Start
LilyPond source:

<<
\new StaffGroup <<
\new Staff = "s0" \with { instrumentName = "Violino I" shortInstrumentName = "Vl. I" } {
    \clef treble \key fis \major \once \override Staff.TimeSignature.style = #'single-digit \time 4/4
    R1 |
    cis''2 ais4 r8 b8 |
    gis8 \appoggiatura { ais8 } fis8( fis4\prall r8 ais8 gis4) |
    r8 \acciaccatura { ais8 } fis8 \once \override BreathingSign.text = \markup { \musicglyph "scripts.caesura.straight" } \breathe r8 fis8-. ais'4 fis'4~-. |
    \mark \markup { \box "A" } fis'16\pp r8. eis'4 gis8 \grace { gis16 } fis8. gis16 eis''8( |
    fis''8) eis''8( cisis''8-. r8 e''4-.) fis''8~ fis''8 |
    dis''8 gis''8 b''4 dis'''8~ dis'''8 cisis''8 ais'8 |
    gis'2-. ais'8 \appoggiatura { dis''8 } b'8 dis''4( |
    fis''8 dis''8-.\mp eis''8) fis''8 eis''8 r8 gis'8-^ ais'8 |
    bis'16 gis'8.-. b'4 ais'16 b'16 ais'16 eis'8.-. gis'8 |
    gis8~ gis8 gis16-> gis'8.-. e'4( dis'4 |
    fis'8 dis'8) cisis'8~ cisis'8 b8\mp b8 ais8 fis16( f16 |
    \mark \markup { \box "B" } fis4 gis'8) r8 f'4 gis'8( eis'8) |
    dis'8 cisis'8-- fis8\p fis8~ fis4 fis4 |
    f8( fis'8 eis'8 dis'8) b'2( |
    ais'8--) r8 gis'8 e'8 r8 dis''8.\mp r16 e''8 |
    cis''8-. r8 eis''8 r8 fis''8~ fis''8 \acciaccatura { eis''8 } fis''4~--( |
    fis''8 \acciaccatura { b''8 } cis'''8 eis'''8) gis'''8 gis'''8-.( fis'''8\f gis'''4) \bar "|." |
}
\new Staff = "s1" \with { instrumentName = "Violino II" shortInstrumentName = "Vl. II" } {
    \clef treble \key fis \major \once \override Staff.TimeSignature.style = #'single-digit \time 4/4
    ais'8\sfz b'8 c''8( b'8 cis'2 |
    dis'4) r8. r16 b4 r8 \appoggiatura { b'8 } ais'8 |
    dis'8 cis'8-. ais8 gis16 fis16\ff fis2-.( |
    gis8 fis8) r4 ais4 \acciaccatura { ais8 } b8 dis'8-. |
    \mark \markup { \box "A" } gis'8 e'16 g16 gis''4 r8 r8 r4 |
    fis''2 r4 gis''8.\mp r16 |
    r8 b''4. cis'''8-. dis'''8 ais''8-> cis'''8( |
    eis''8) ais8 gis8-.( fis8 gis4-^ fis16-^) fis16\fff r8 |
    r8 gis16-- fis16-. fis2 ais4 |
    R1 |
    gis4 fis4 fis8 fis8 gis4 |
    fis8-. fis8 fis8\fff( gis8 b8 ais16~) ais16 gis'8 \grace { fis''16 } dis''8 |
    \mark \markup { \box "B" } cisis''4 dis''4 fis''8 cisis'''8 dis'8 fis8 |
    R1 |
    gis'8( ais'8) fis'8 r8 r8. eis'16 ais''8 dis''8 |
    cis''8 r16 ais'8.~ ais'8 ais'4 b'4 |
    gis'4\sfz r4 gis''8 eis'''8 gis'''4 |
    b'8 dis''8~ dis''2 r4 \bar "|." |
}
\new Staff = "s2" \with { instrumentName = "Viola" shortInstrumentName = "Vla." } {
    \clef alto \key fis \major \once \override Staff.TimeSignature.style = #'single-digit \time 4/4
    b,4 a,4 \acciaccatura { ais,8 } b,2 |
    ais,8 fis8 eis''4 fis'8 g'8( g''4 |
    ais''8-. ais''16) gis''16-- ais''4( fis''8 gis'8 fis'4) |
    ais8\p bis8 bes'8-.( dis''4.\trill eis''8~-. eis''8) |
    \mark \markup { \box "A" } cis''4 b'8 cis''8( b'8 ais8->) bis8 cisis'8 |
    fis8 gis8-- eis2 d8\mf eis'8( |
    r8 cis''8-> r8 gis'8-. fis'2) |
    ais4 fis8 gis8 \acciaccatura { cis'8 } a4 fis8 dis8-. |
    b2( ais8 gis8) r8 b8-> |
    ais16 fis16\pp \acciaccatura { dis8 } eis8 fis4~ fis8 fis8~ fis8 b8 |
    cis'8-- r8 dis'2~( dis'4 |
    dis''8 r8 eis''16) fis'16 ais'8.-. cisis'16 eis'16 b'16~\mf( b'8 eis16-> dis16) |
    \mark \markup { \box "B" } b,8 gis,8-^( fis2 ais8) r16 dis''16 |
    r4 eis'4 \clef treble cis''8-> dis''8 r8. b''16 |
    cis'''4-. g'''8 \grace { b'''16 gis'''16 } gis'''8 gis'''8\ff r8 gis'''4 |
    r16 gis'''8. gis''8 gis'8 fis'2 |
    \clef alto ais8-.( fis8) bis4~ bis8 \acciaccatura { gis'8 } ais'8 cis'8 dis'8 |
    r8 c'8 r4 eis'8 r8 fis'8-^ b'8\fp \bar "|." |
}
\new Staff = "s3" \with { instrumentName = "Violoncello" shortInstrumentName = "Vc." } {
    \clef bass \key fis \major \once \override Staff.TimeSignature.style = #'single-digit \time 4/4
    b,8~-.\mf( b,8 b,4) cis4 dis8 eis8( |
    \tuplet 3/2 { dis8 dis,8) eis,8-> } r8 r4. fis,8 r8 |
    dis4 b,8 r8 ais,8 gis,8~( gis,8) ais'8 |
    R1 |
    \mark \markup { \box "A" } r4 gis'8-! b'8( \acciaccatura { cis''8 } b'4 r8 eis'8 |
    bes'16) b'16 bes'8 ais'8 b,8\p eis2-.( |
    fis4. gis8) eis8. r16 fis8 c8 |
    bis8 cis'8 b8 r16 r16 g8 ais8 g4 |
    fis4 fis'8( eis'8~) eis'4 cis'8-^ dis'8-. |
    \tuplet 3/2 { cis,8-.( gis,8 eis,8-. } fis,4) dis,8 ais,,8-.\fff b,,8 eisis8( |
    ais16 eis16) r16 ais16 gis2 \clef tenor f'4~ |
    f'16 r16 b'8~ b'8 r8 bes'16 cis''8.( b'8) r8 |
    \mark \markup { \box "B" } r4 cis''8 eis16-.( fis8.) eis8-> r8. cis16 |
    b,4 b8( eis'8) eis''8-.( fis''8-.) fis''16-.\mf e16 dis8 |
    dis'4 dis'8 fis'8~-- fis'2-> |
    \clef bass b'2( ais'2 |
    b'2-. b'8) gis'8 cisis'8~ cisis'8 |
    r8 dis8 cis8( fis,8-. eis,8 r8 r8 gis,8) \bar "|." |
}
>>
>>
End
Do this — Collect every line of the listing above that contains the string 'single', matching case exactly.

Finished task —
    \clef treble \key fis \major \once \override Staff.TimeSignature.style = #'single-digit \time 4/4
    \clef treble \key fis \major \once \override Staff.TimeSignature.style = #'single-digit \time 4/4
    \clef alto \key fis \major \once \override Staff.TimeSignature.style = #'single-digit \time 4/4
    \clef bass \key fis \major \once \override Staff.TimeSignature.style = #'single-digit \time 4/4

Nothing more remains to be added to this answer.